Task -
Your job is to give again, exactly and with no additions, the lines in the records below from the one with "none -> red plate D5 level 1" through the one with "red brick E11 level 1 -> none", both included. Omit the pictures.

(Scene comparison data)
Start of Block
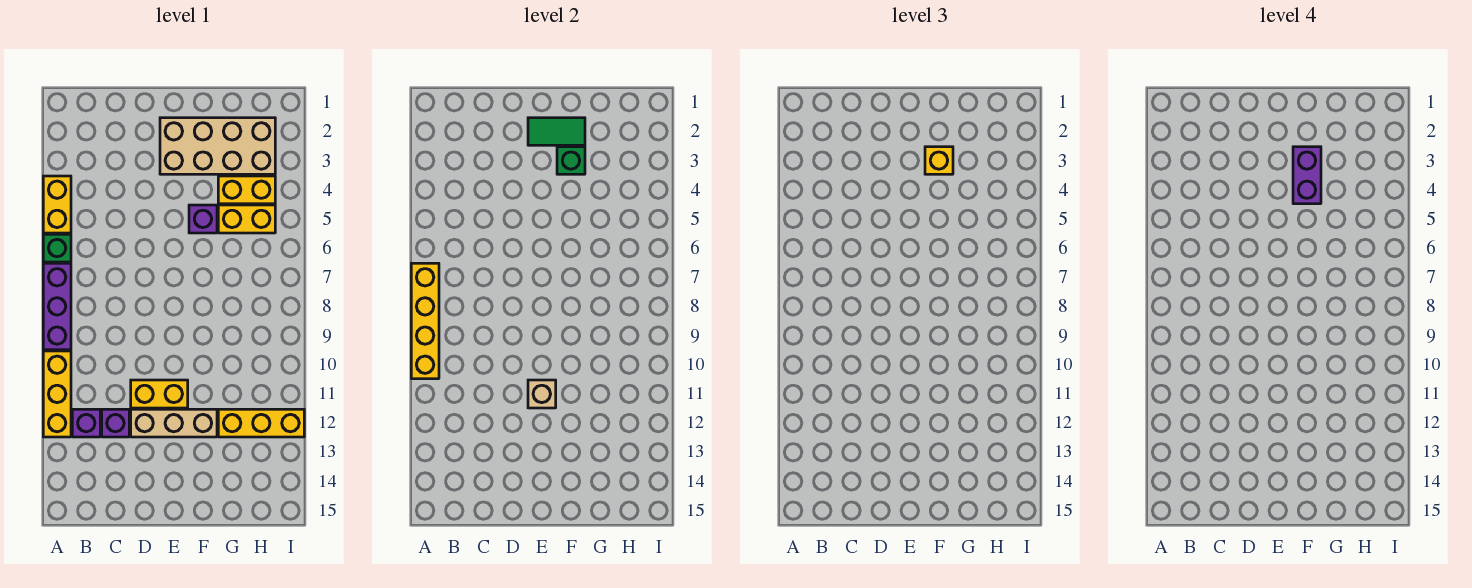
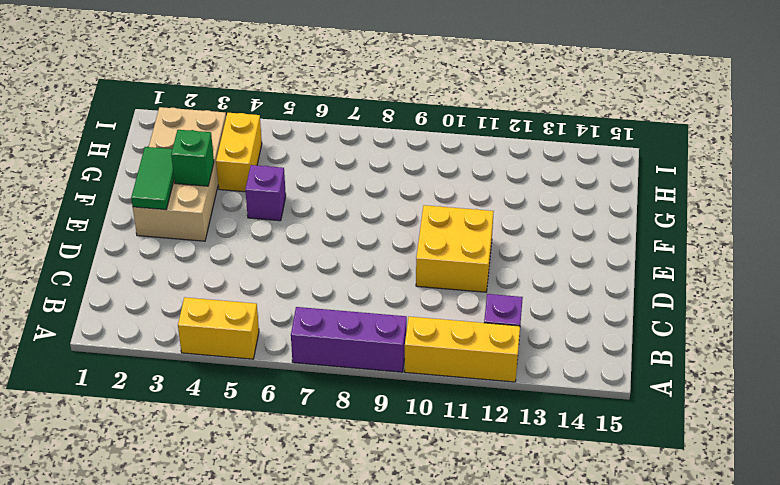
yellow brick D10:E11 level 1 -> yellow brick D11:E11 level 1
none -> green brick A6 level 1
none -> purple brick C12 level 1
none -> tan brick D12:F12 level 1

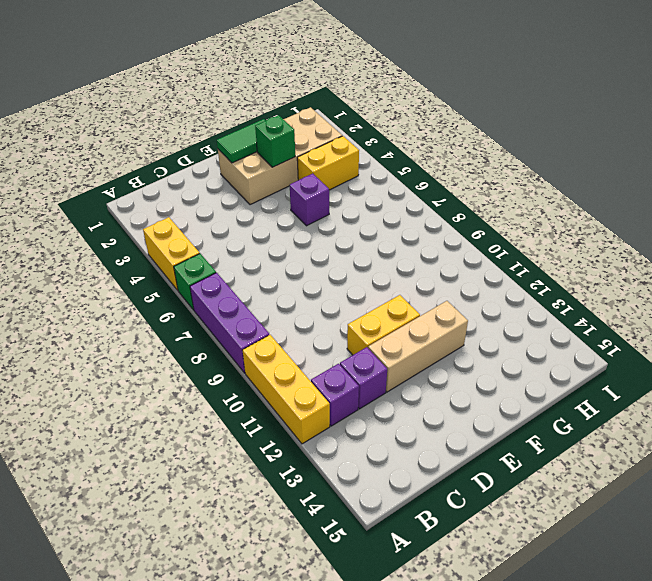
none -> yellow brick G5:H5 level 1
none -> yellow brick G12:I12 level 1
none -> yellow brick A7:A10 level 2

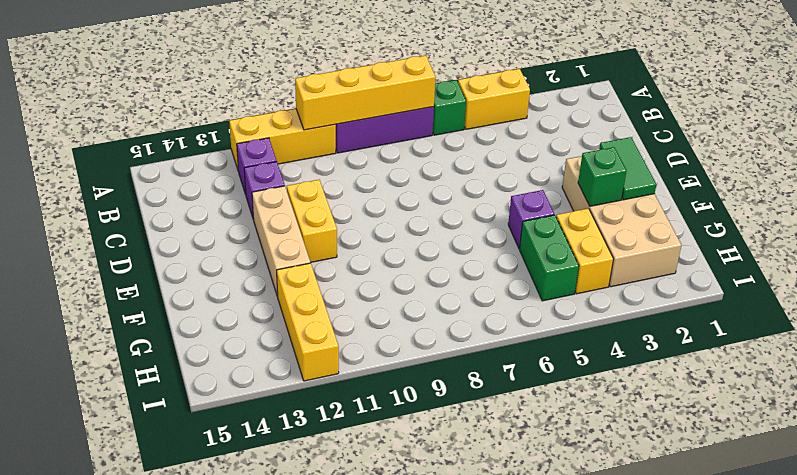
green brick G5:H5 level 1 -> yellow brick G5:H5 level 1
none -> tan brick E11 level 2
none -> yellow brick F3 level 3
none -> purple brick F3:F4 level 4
End of Block
Start of Block
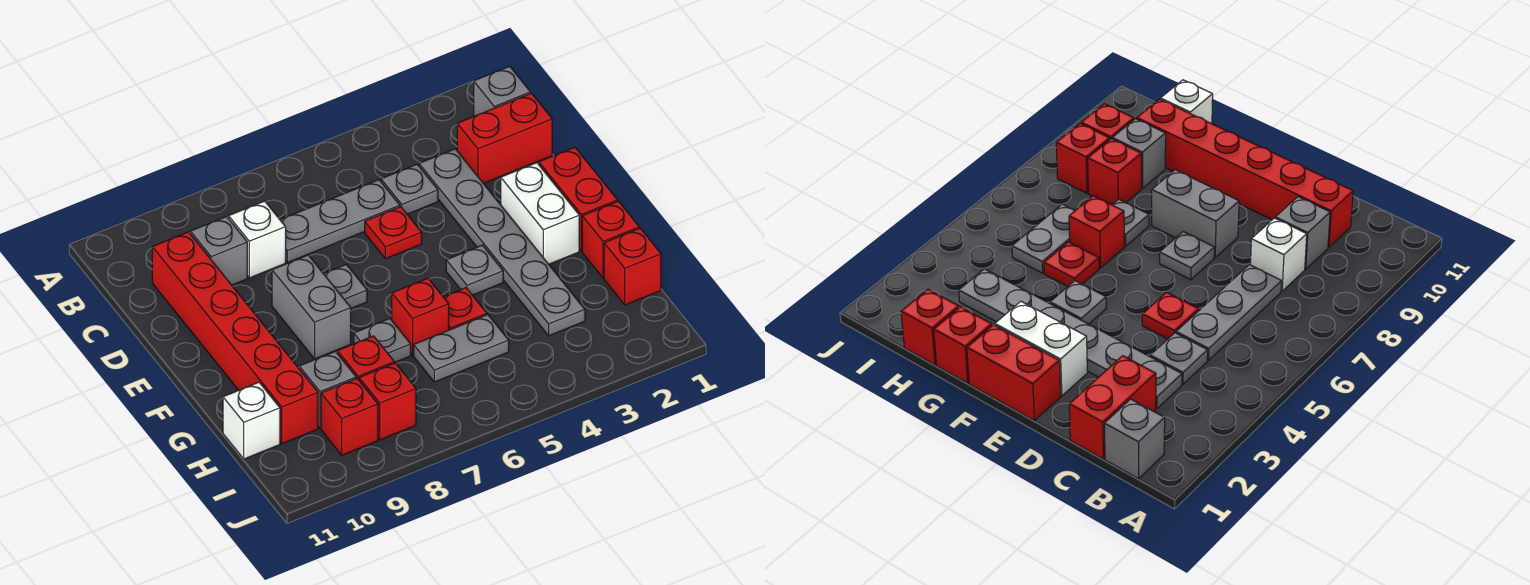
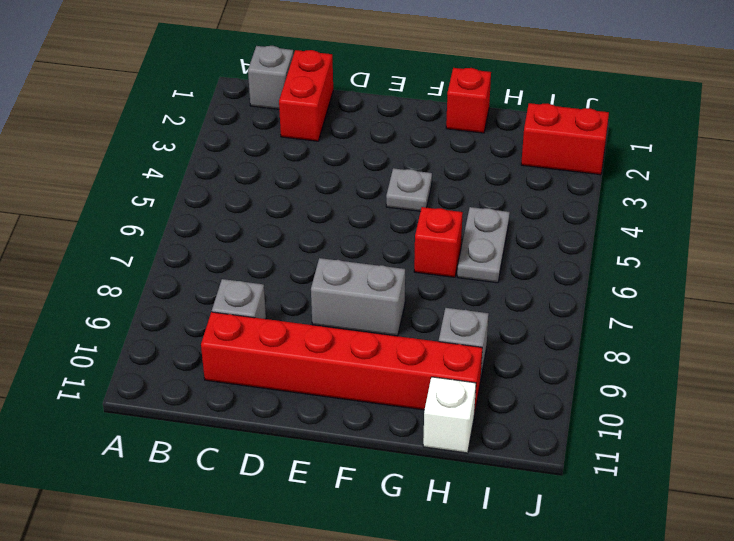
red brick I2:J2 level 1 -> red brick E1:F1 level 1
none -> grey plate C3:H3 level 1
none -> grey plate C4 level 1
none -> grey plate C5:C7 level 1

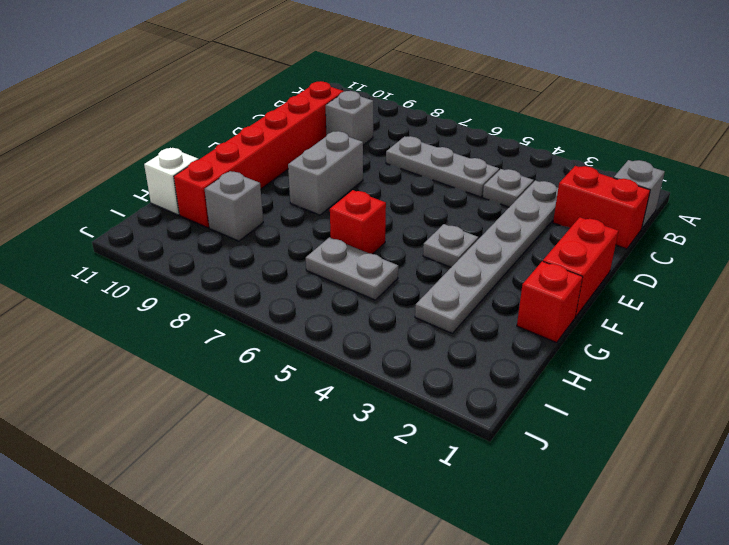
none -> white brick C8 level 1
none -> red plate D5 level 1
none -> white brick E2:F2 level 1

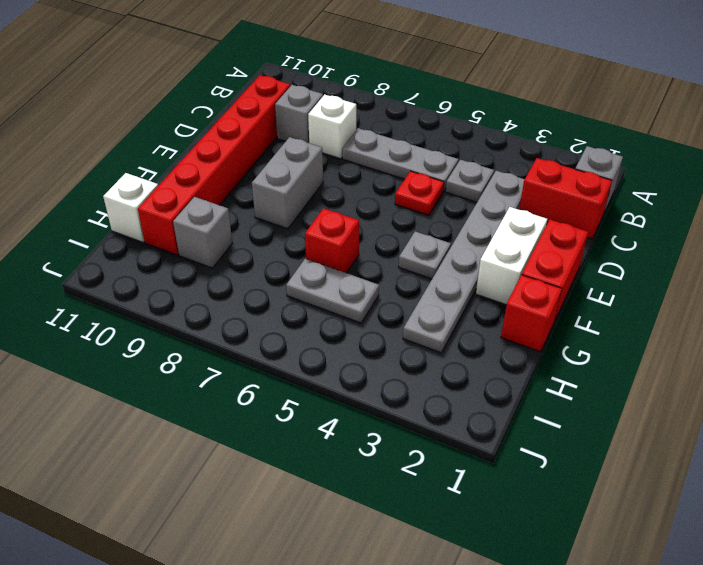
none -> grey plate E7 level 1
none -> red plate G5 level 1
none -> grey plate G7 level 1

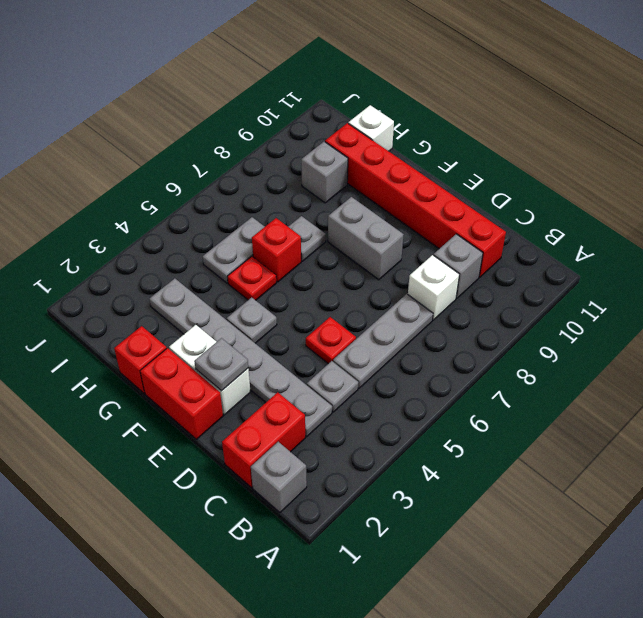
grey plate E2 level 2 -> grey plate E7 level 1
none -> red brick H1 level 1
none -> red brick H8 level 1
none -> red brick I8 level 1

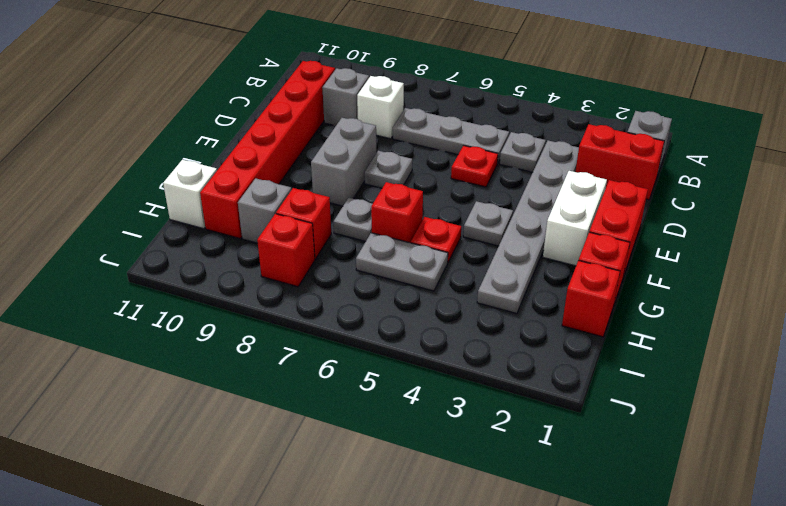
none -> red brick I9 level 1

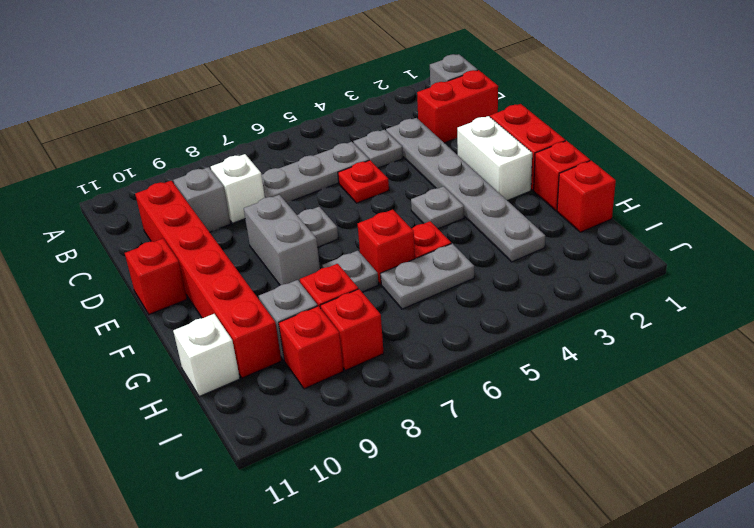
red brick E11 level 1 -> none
End of Block
Result -
none -> red plate D5 level 1
none -> white brick E2:F2 level 1

none -> grey plate E7 level 1
none -> red plate G5 level 1
none -> grey plate G7 level 1

grey plate E2 level 2 -> grey plate E7 level 1
none -> red brick H1 level 1
none -> red brick H8 level 1
none -> red brick I8 level 1

none -> red brick I9 level 1

red brick E11 level 1 -> none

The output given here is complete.